Scan the entries below for the word "none". Copy out every line in which it occurs.

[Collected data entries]
--------------------------------

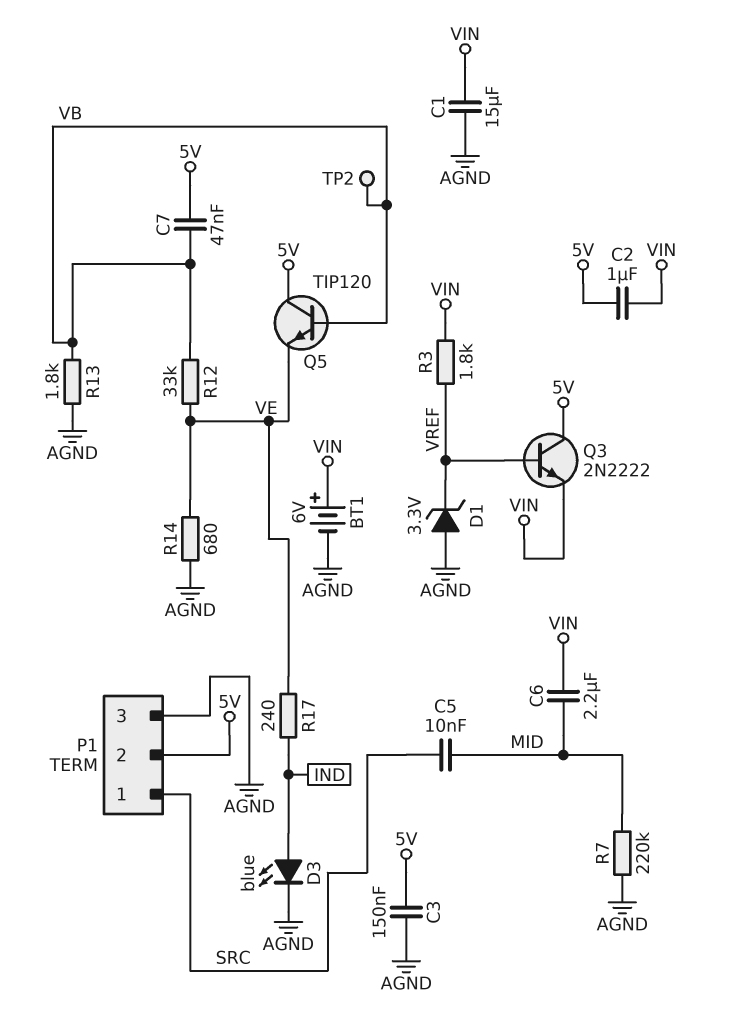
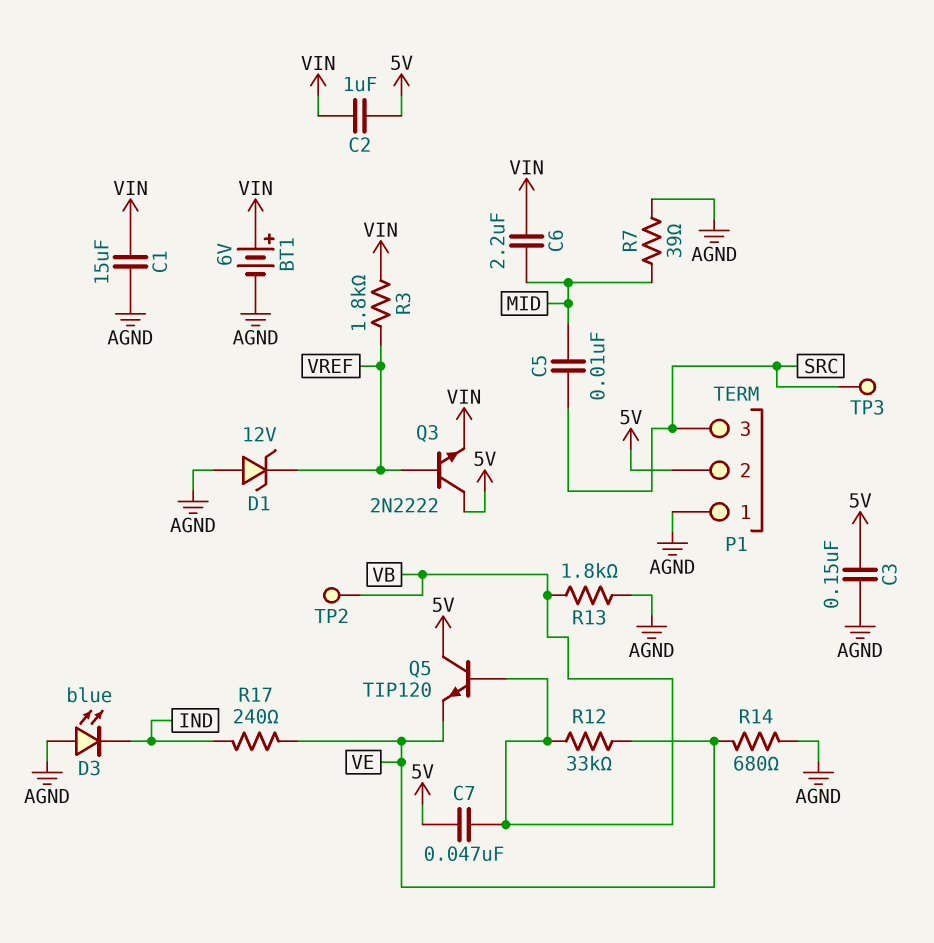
D1: zener 3.3V (A AGND, K VREF) -> zener 12V (A AGND, K VREF)
D3: LED blue (A IND, K AGND) -> LED blue (A AGND, K IND)
P1 pin 1: SRC -> AGND
P1 pin 3: AGND -> SRC
R7: 220k (AGND, MID) -> 39 (AGND, MID)
TP3: none -> test point (SRC)

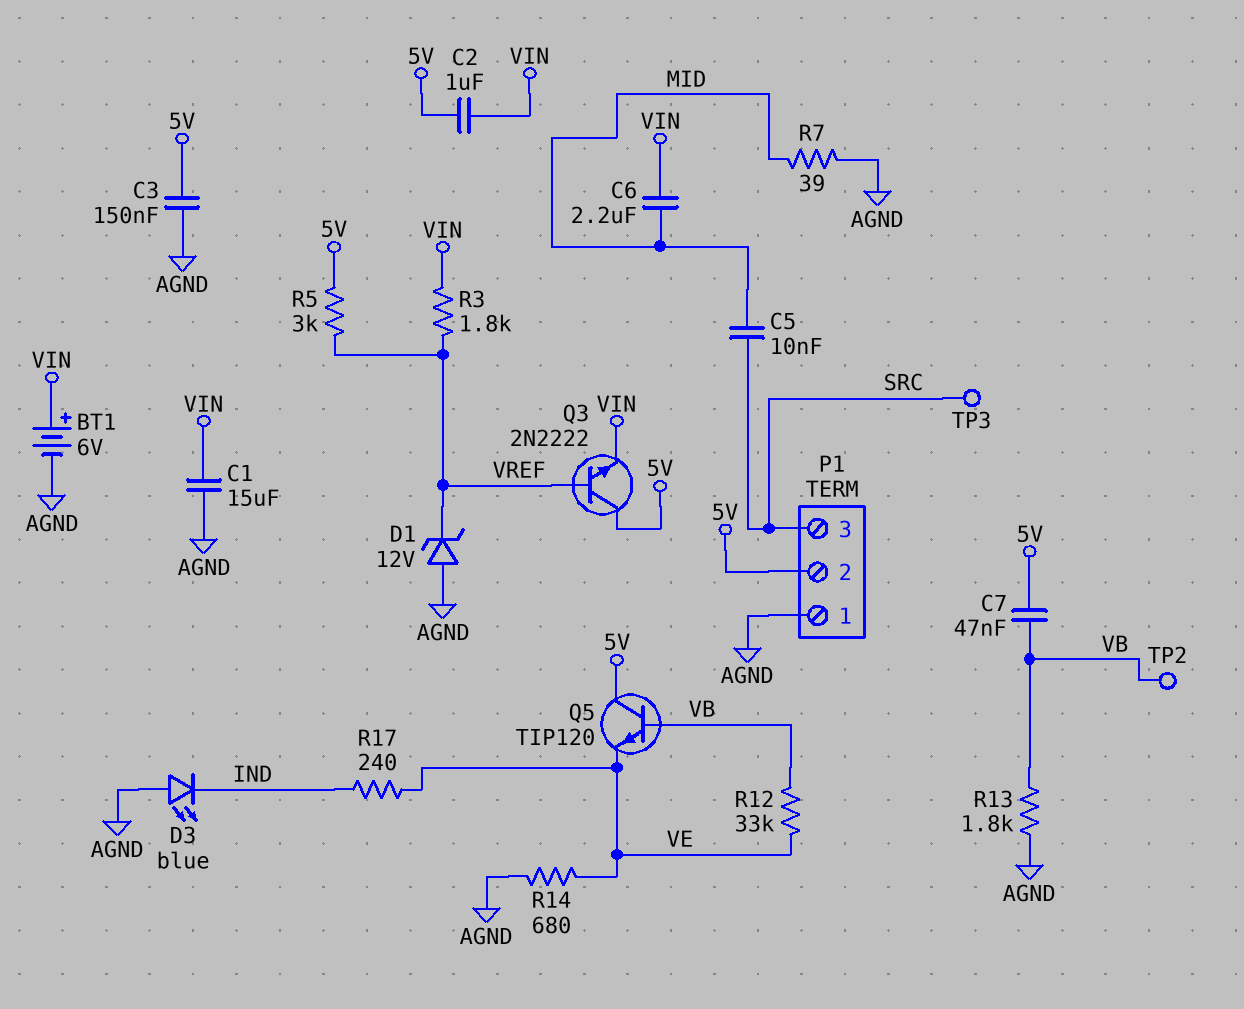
R5: none -> 3k (5V, VREF)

--------------------------------

▶ The completed task
TP3: none -> test point (SRC)
R5: none -> 3k (5V, VREF)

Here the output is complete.